### RECORD EXTRACTS
== Segment start ==

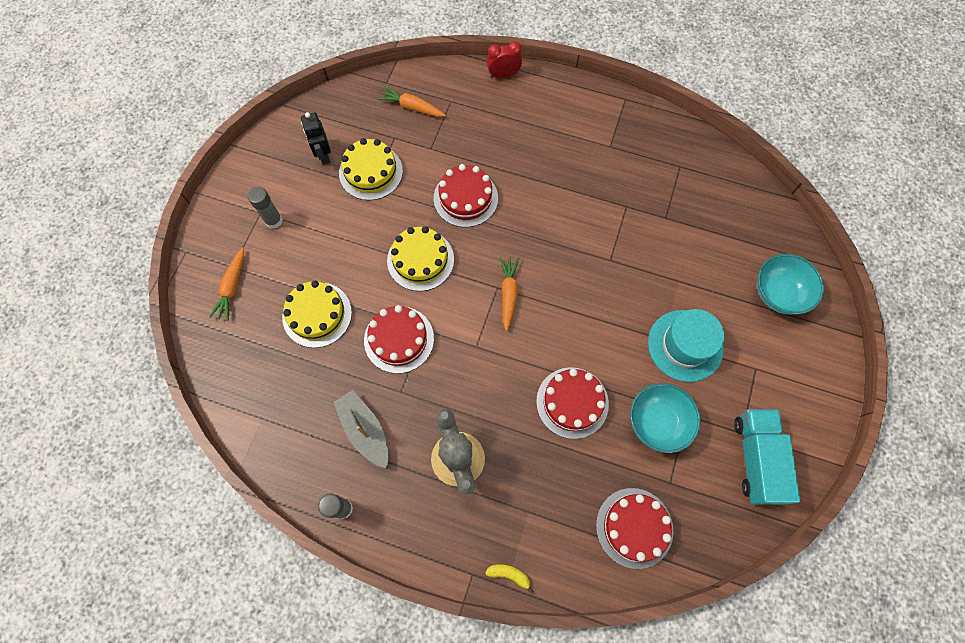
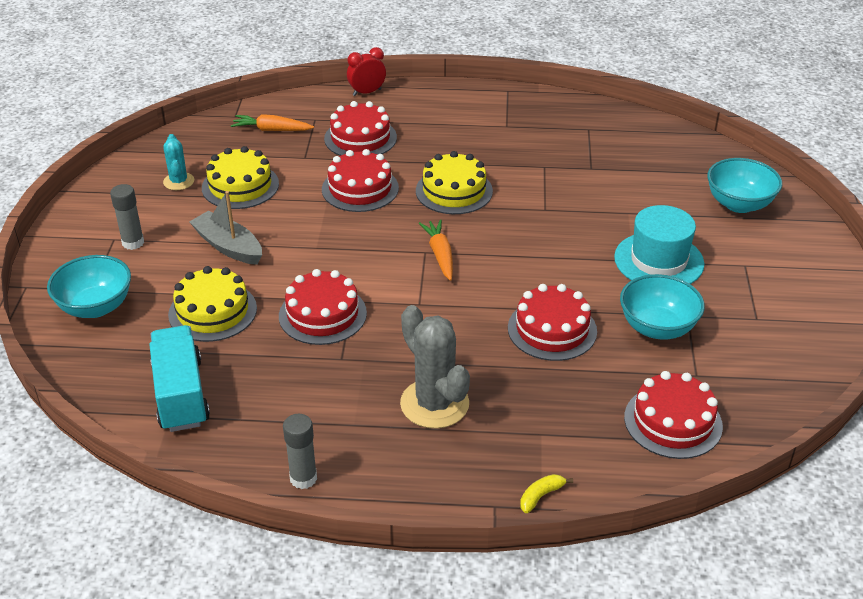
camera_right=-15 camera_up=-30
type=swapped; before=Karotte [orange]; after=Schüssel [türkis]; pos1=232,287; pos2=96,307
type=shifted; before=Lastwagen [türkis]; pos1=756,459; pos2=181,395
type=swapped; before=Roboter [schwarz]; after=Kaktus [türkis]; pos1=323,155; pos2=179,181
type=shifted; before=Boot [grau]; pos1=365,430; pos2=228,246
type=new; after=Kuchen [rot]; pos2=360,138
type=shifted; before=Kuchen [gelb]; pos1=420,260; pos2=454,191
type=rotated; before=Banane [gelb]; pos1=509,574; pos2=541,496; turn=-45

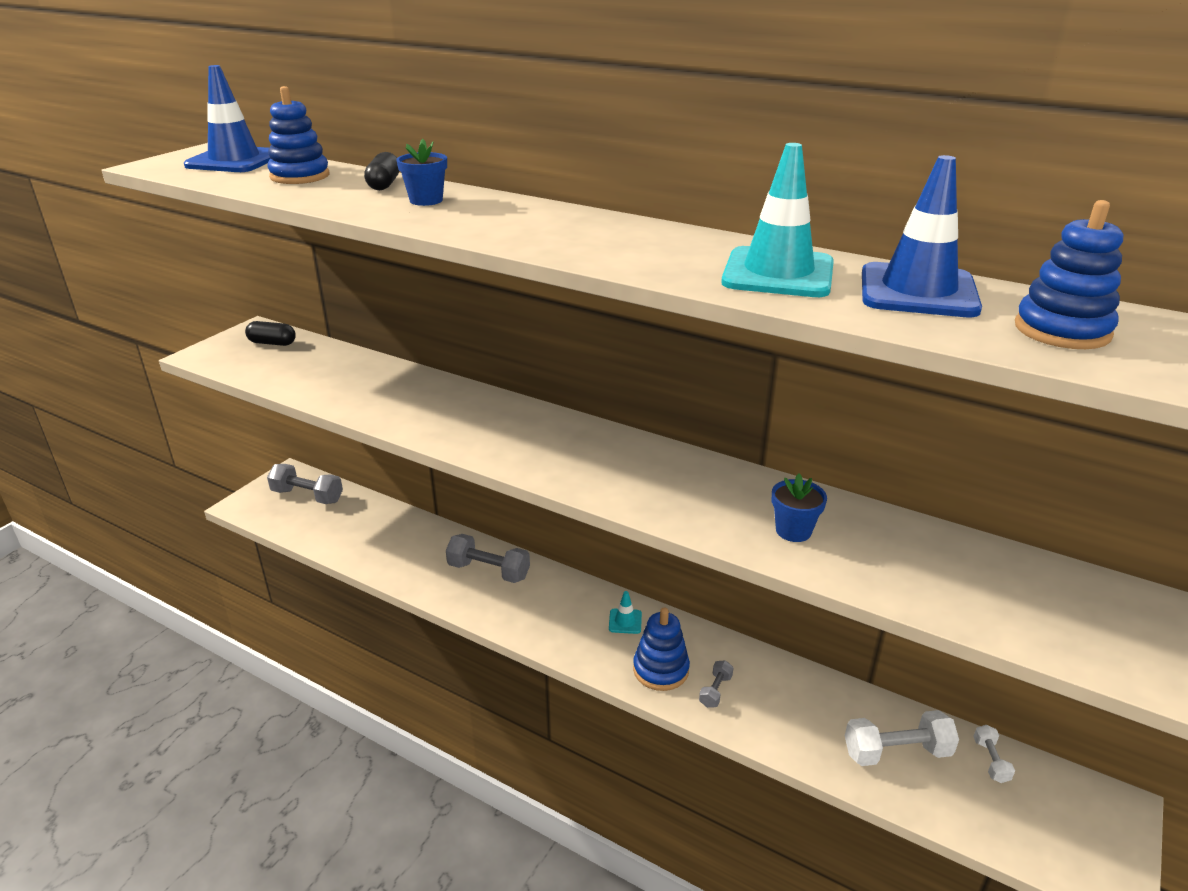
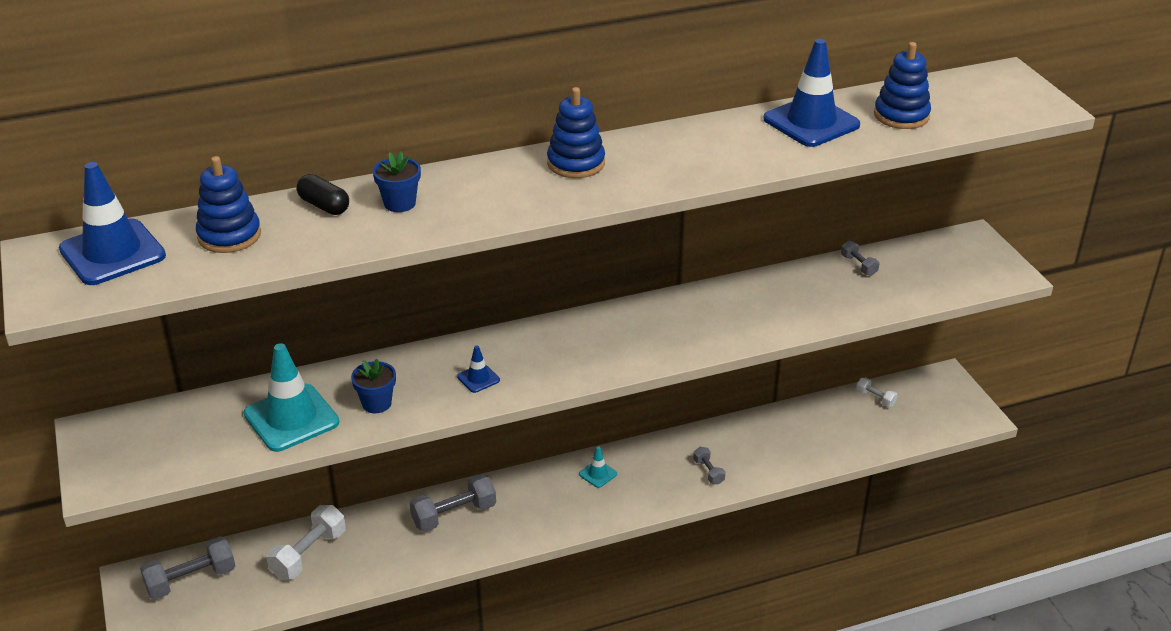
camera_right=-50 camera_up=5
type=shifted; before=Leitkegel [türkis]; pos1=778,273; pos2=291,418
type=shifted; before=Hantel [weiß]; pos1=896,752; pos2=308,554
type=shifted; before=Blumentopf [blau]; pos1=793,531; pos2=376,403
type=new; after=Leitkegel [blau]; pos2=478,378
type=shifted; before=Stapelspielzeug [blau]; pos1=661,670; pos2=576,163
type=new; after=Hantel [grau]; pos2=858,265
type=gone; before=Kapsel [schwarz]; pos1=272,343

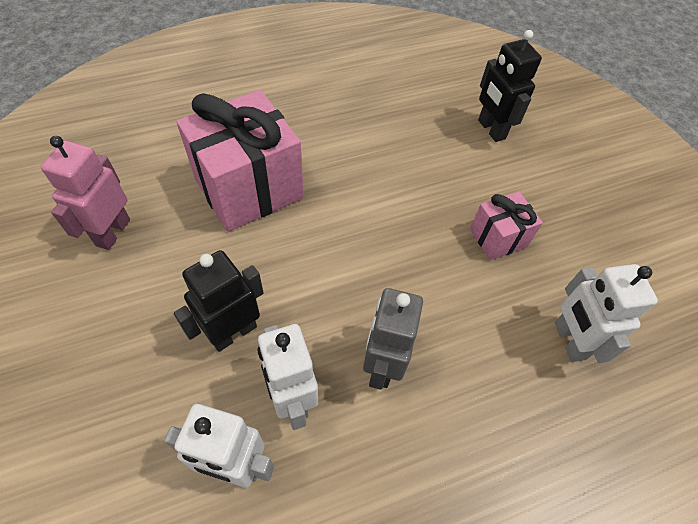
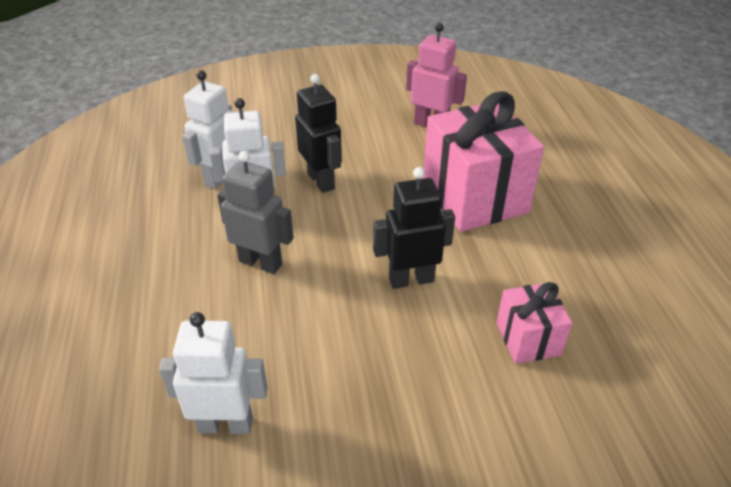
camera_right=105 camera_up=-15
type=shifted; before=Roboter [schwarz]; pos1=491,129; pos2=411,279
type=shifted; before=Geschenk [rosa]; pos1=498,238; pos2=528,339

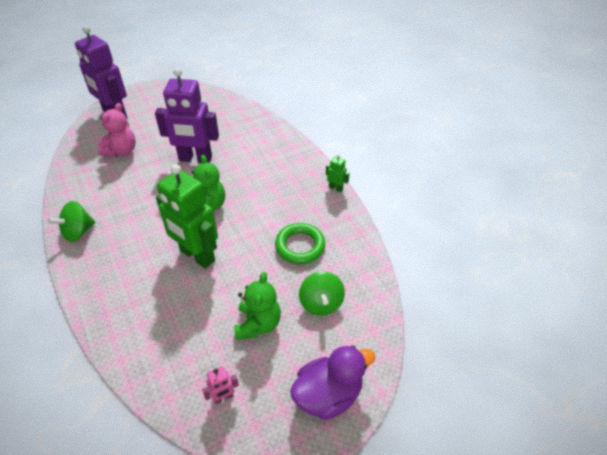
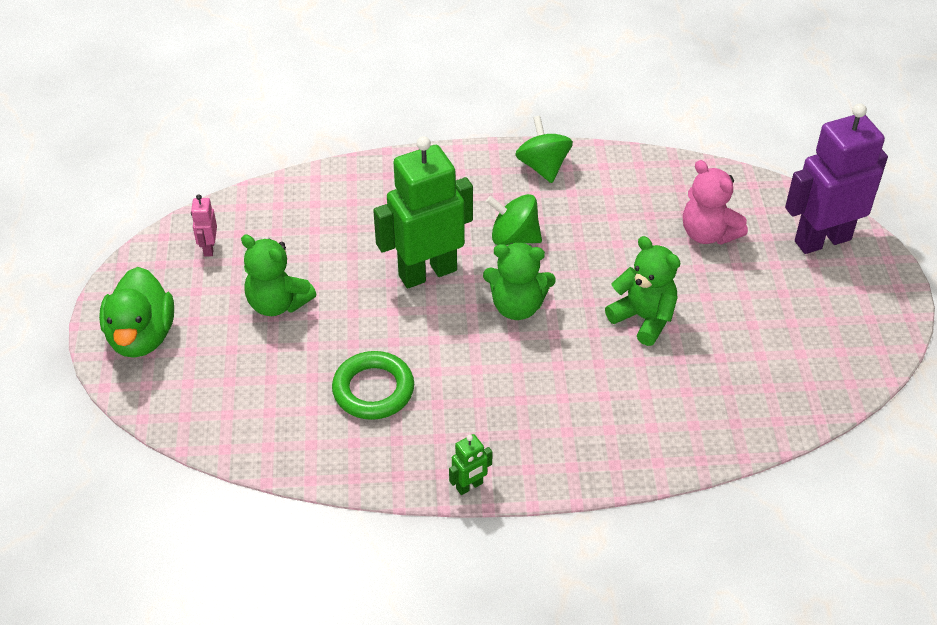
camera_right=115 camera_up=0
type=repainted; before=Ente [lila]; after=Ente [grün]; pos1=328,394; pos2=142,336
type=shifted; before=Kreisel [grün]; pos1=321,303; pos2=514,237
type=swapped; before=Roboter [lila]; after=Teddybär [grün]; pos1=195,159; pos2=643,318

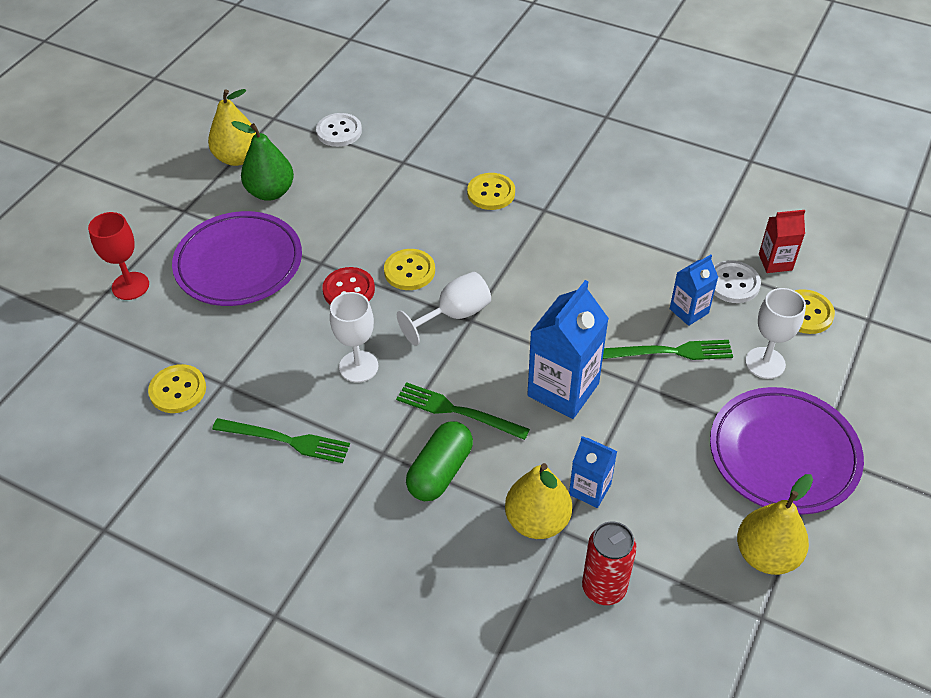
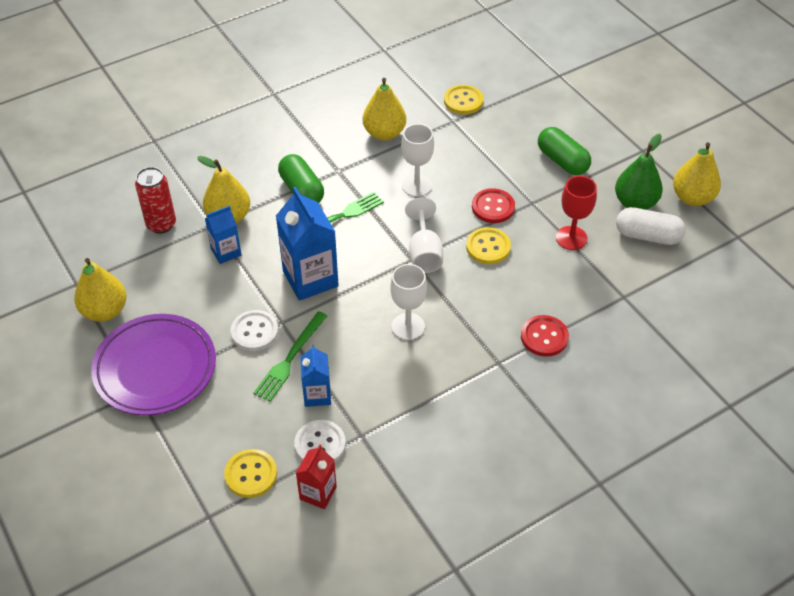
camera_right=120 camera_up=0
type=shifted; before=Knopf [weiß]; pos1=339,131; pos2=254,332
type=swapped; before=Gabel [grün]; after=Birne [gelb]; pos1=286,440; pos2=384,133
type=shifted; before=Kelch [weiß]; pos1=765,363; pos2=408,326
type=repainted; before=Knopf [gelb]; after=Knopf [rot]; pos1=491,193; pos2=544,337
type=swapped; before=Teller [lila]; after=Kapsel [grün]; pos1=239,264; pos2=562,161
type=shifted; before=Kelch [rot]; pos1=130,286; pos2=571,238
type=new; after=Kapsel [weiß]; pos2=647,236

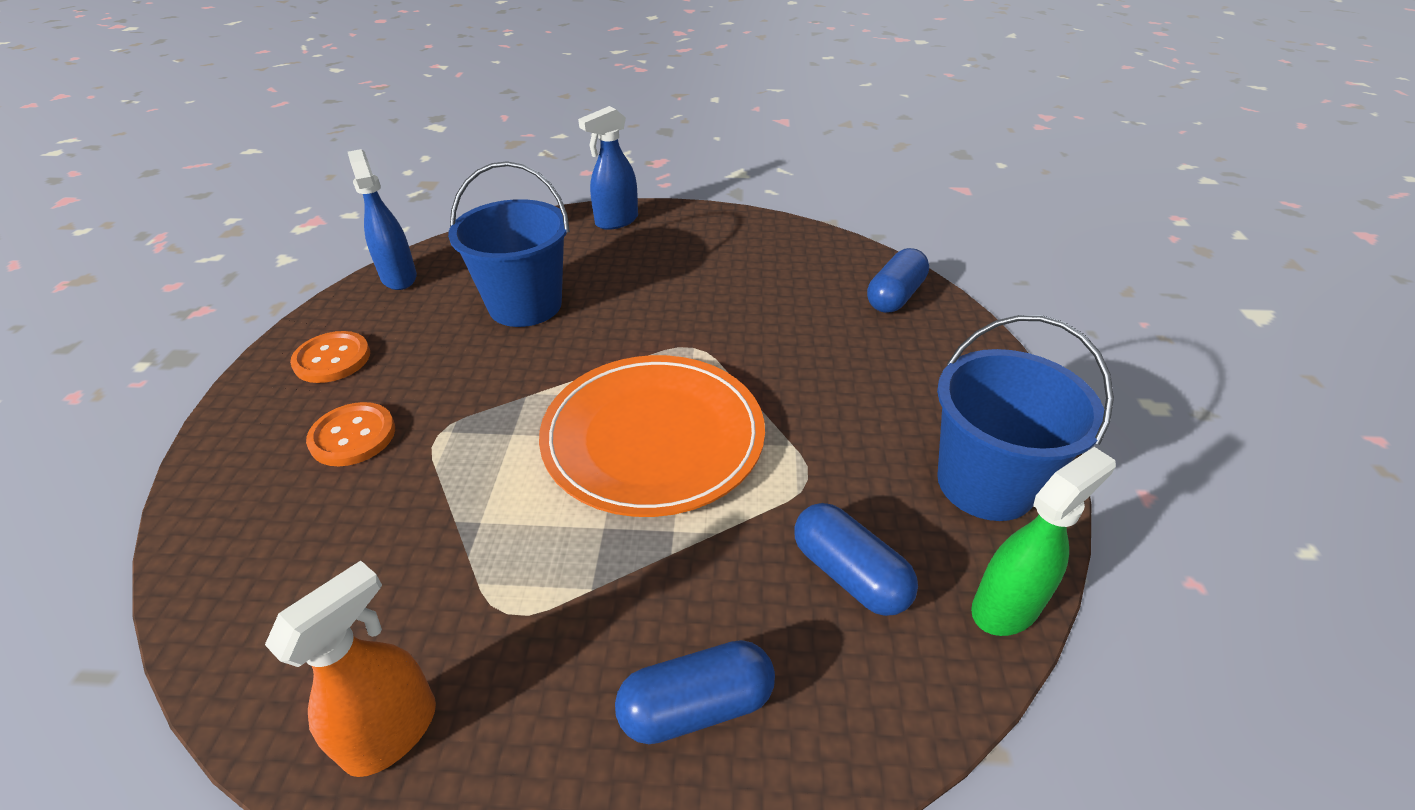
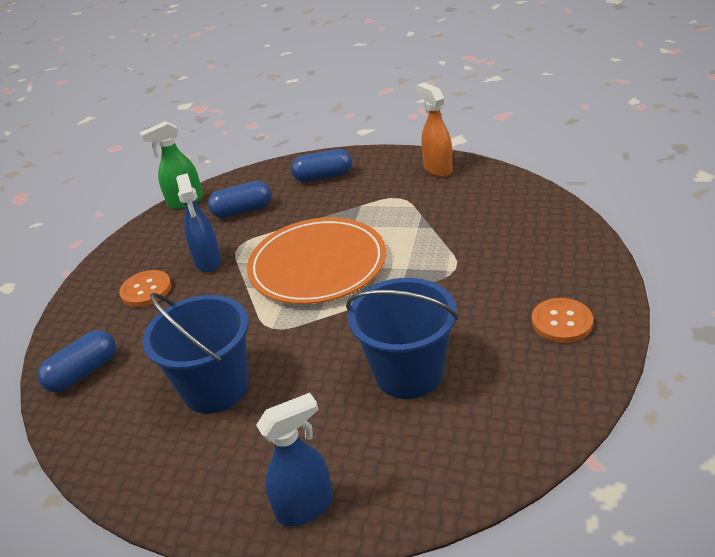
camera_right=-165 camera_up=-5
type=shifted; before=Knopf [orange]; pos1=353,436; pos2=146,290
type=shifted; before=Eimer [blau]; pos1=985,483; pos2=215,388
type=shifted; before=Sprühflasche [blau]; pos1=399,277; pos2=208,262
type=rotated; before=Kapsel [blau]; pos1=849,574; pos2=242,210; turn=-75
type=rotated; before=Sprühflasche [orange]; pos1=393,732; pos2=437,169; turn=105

== Segment end ==

### TASK DIRECTIONS
The response has to be an exact copy of all the data, pictures excluded.

### WRITTEN SOLUTION
camera_right=-15 camera_up=-30
type=swapped; before=Karotte [orange]; after=Schüssel [türkis]; pos1=232,287; pos2=96,307
type=shifted; before=Lastwagen [türkis]; pos1=756,459; pos2=181,395
type=swapped; before=Roboter [schwarz]; after=Kaktus [türkis]; pos1=323,155; pos2=179,181
type=shifted; before=Boot [grau]; pos1=365,430; pos2=228,246
type=new; after=Kuchen [rot]; pos2=360,138
type=shifted; before=Kuchen [gelb]; pos1=420,260; pos2=454,191
type=rotated; before=Banane [gelb]; pos1=509,574; pos2=541,496; turn=-45

camera_right=-50 camera_up=5
type=shifted; before=Leitkegel [türkis]; pos1=778,273; pos2=291,418
type=shifted; before=Hantel [weiß]; pos1=896,752; pos2=308,554
type=shifted; before=Blumentopf [blau]; pos1=793,531; pos2=376,403
type=new; after=Leitkegel [blau]; pos2=478,378
type=shifted; before=Stapelspielzeug [blau]; pos1=661,670; pos2=576,163
type=new; after=Hantel [grau]; pos2=858,265
type=gone; before=Kapsel [schwarz]; pos1=272,343

camera_right=105 camera_up=-15
type=shifted; before=Roboter [schwarz]; pos1=491,129; pos2=411,279
type=shifted; before=Geschenk [rosa]; pos1=498,238; pos2=528,339

camera_right=115 camera_up=0
type=repainted; before=Ente [lila]; after=Ente [grün]; pos1=328,394; pos2=142,336
type=shifted; before=Kreisel [grün]; pos1=321,303; pos2=514,237
type=swapped; before=Roboter [lila]; after=Teddybär [grün]; pos1=195,159; pos2=643,318

camera_right=120 camera_up=0
type=shifted; before=Knopf [weiß]; pos1=339,131; pos2=254,332
type=swapped; before=Gabel [grün]; after=Birne [gelb]; pos1=286,440; pos2=384,133
type=shifted; before=Kelch [weiß]; pos1=765,363; pos2=408,326
type=repainted; before=Knopf [gelb]; after=Knopf [rot]; pos1=491,193; pos2=544,337
type=swapped; before=Teller [lila]; after=Kapsel [grün]; pos1=239,264; pos2=562,161
type=shifted; before=Kelch [rot]; pos1=130,286; pos2=571,238
type=new; after=Kapsel [weiß]; pos2=647,236

camera_right=-165 camera_up=-5
type=shifted; before=Knopf [orange]; pos1=353,436; pos2=146,290
type=shifted; before=Eimer [blau]; pos1=985,483; pos2=215,388
type=shifted; before=Sprühflasche [blau]; pos1=399,277; pos2=208,262
type=rotated; before=Kapsel [blau]; pos1=849,574; pos2=242,210; turn=-75
type=rotated; before=Sprühflasche [orange]; pos1=393,732; pos2=437,169; turn=105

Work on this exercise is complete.